## THE PROBLEM
When the line with "(688, 369) = (556, 372): green" comes up, set it down and every later line to the end of the data, exactly and without pictures.
++++ EXERCISE INPUT
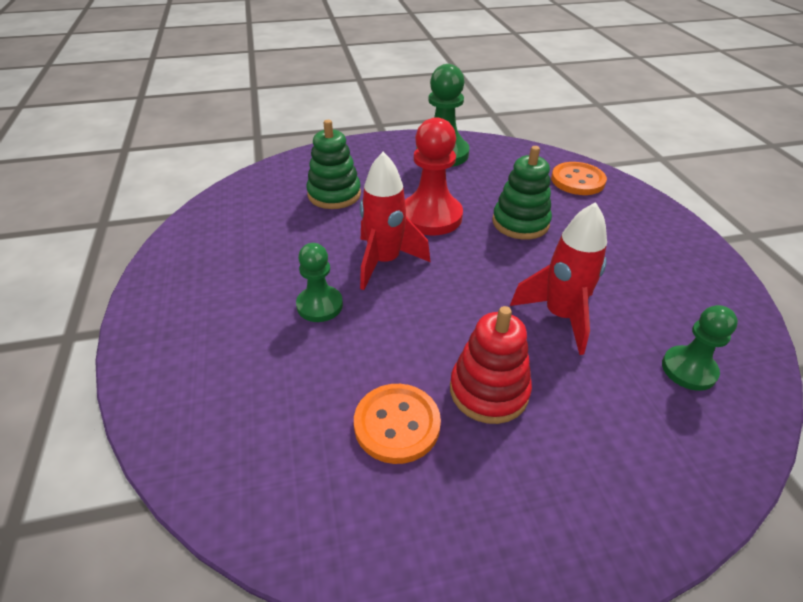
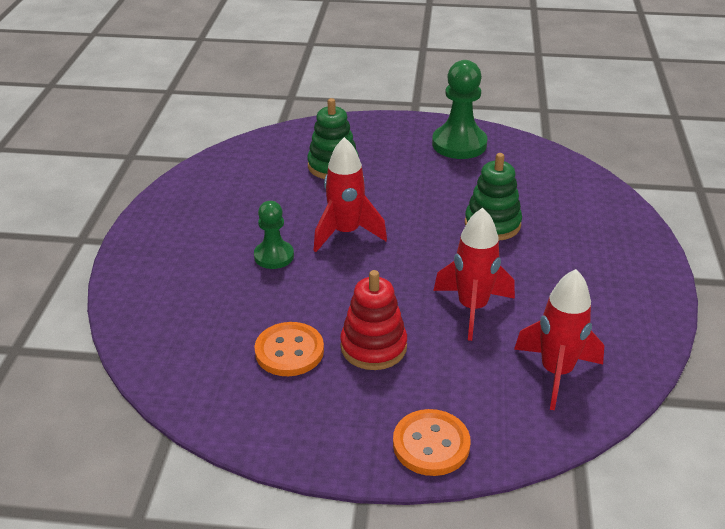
camera: 20 degrees right, 5 degrees down
(431, 216) = (410, 202): red pawn -> none
(577, 180) = (581, 195): orange button -> orange button (431, 444)
(688, 369) = (556, 372): green pawn -> red rocket

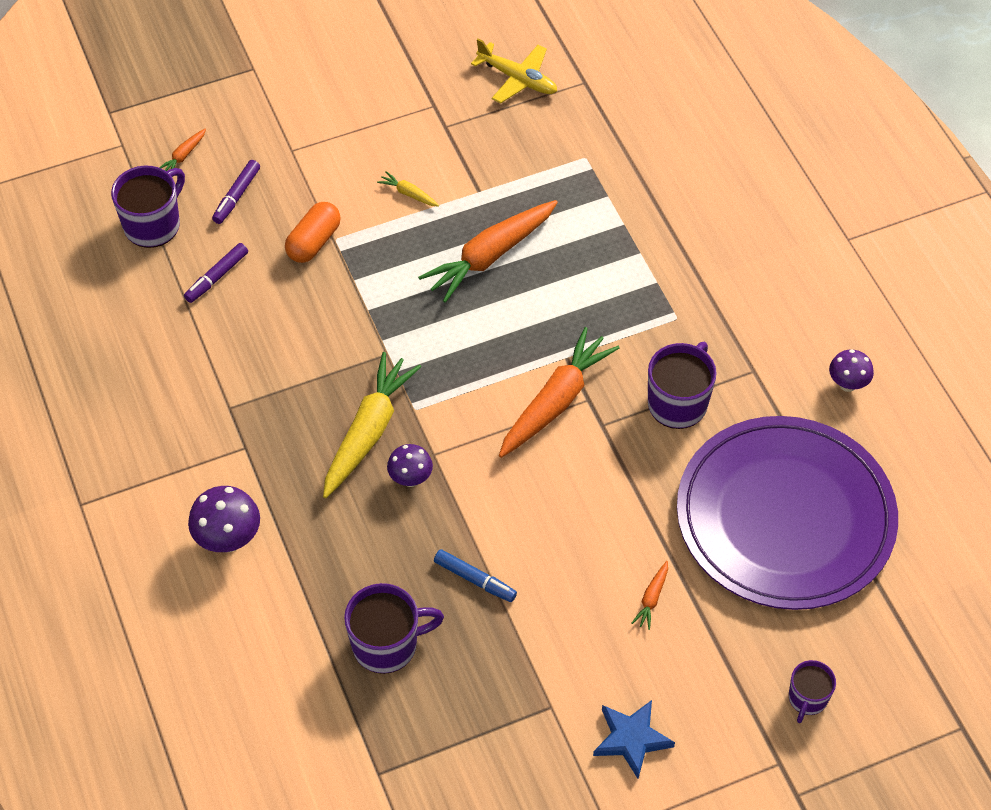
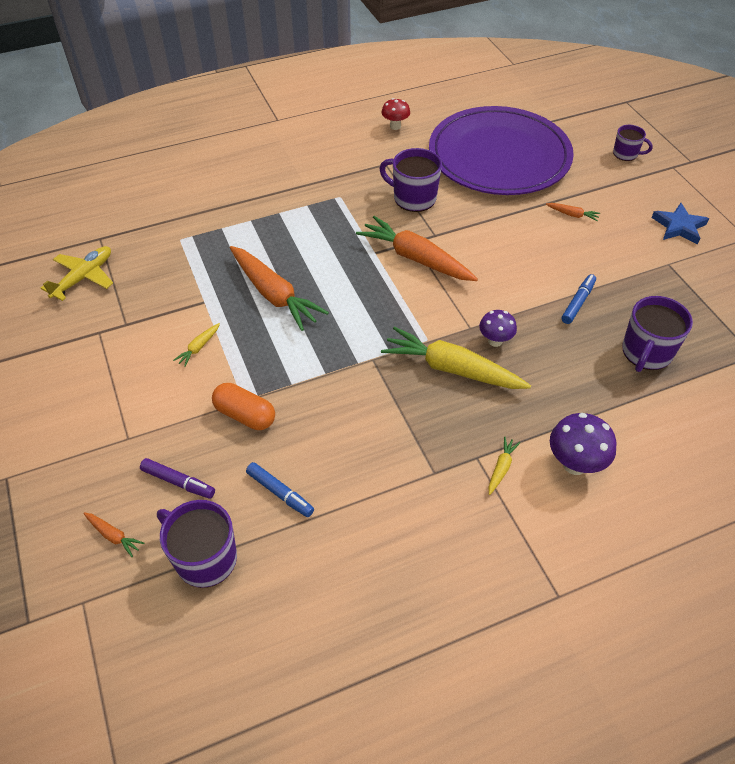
camera: 90 degrees left, 5 degrees down
(217, 277) = (280, 493): purple marker -> blue marker
(229, 469) = (501, 468): none -> yellow carrot
(386, 644) = (646, 352): purple mug -> purple mug turned 135 degrees counterclockwise
(847, 384) = (395, 126): purple mushroom -> red mushroom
++++++++
## SOLUTION TO THIS PROBLEM
(688, 369) = (556, 372): green pawn -> red rocket

camera: 90 degrees left, 5 degrees down
(217, 277) = (280, 493): purple marker -> blue marker
(229, 469) = (501, 468): none -> yellow carrot
(386, 644) = (646, 352): purple mug -> purple mug turned 135 degrees counterclockwise
(847, 384) = (395, 126): purple mushroom -> red mushroom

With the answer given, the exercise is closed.